Output every line below as it stands, dropping only the images.

★ ★ ★ ★ ★ ★ ★

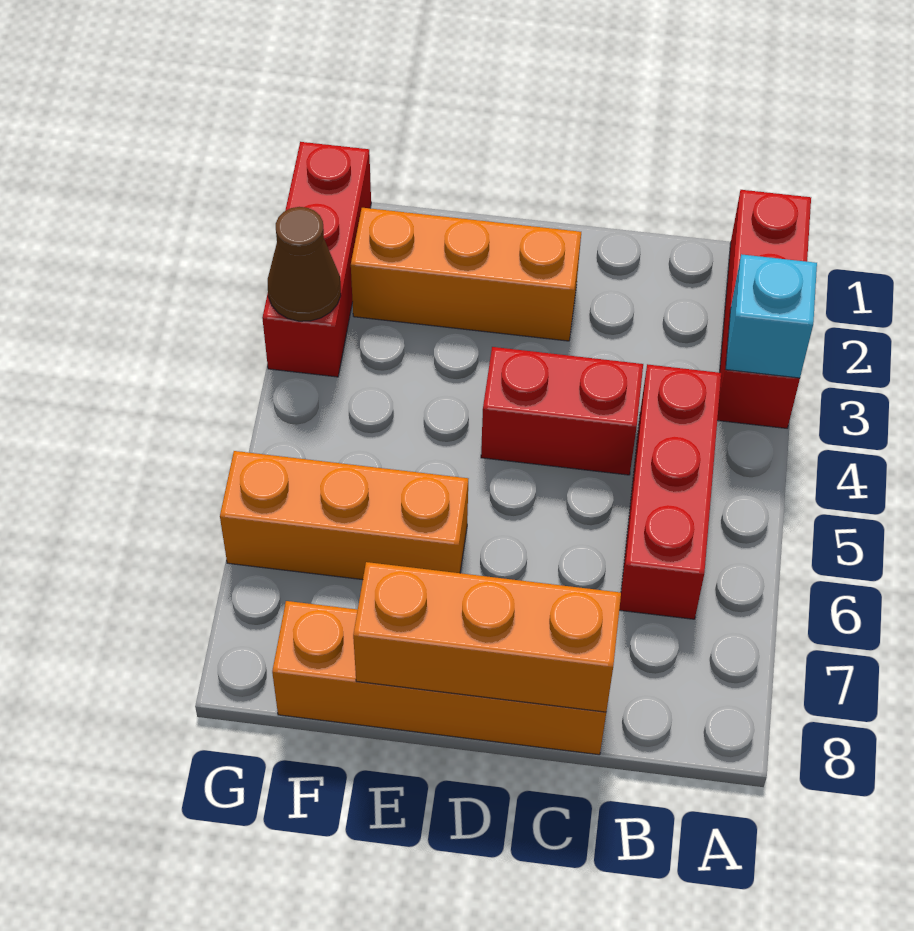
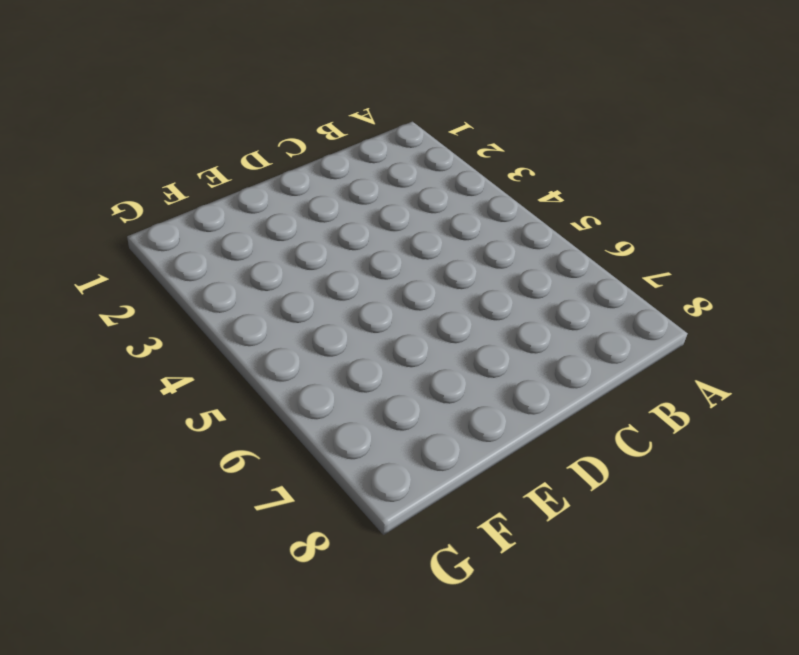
none -> red brick A1:A3 level 1
none -> red brick B4:B6 level 1

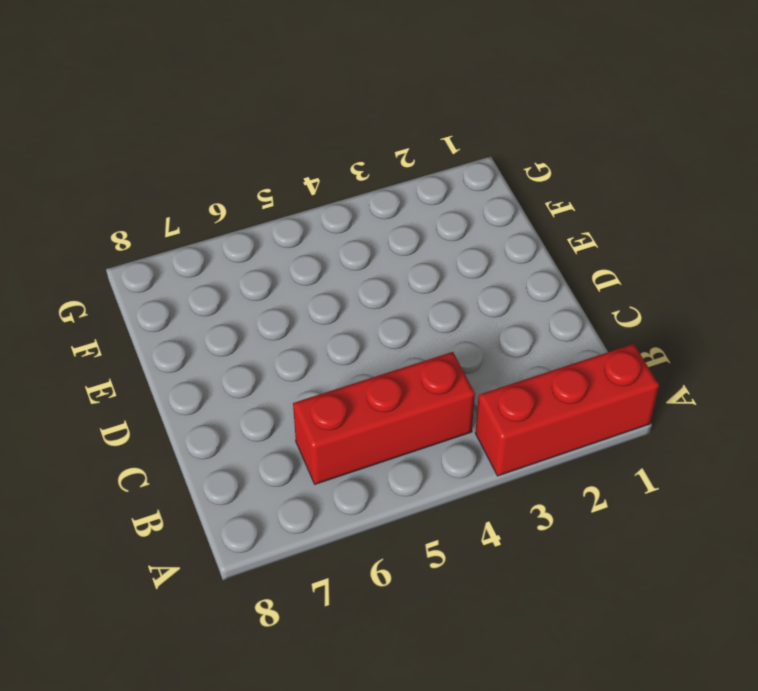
none -> red brick C4:D4 level 1
none -> orange brick C8:F8 level 1

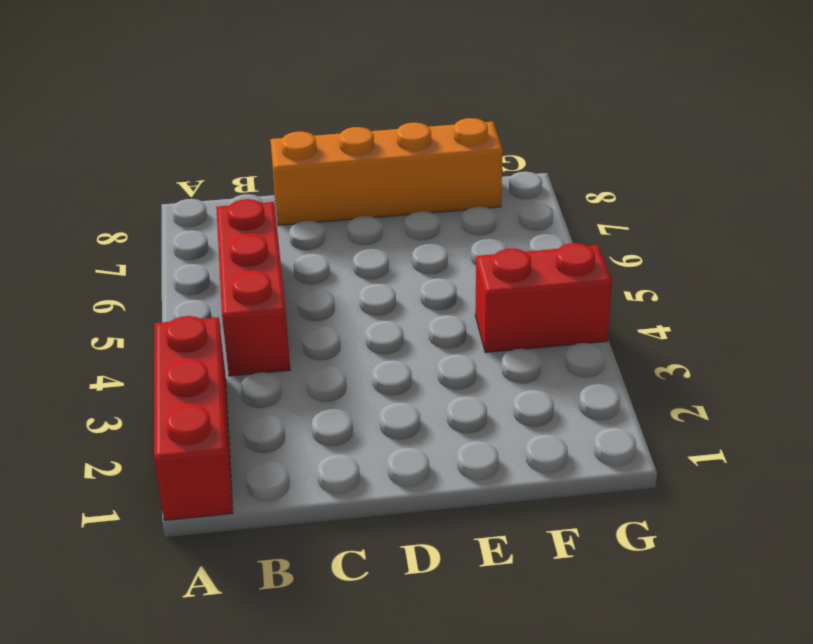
red brick F4:G4 level 1 -> red brick C4:D4 level 1
none -> orange brick D2:F2 level 1
none -> orange brick E6:G6 level 1

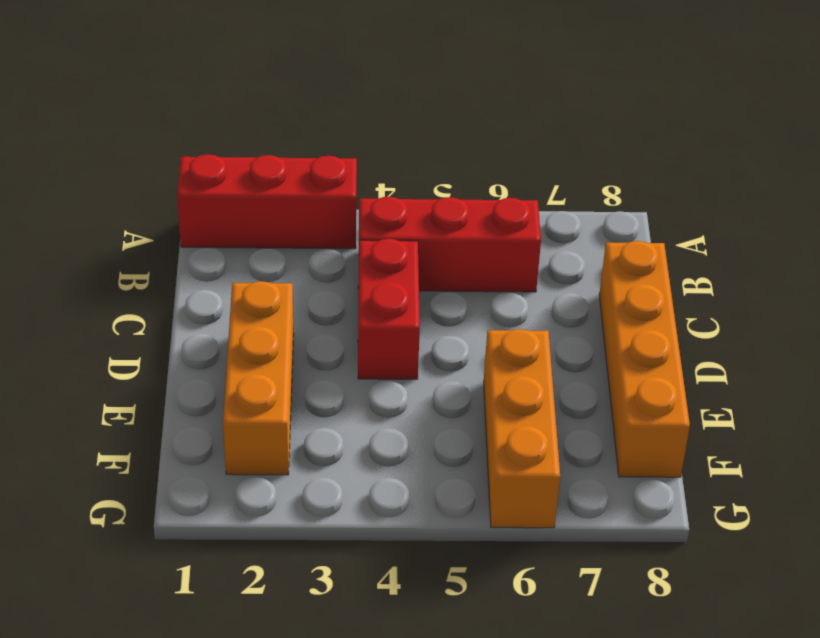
none -> red brick G1:G3 level 1
none -> cyan brick A3 level 2

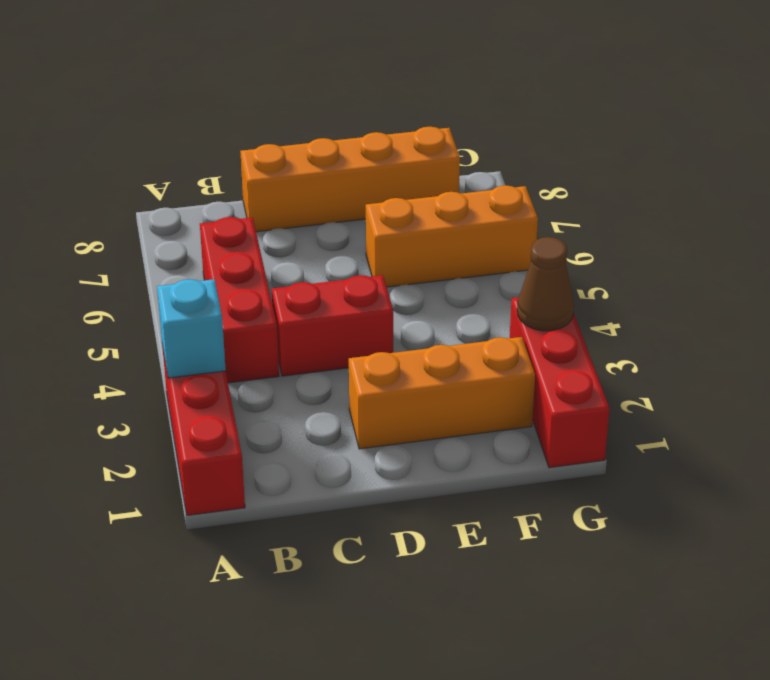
none -> orange brick C8:E8 level 2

★ ★ ★ ★ ★ ★ ★

### [Output of the exercise]
none -> red brick A1:A3 level 1
none -> red brick B4:B6 level 1

none -> red brick C4:D4 level 1
none -> orange brick C8:F8 level 1

red brick F4:G4 level 1 -> red brick C4:D4 level 1
none -> orange brick D2:F2 level 1
none -> orange brick E6:G6 level 1

none -> red brick G1:G3 level 1
none -> cyan brick A3 level 2

none -> orange brick C8:E8 level 2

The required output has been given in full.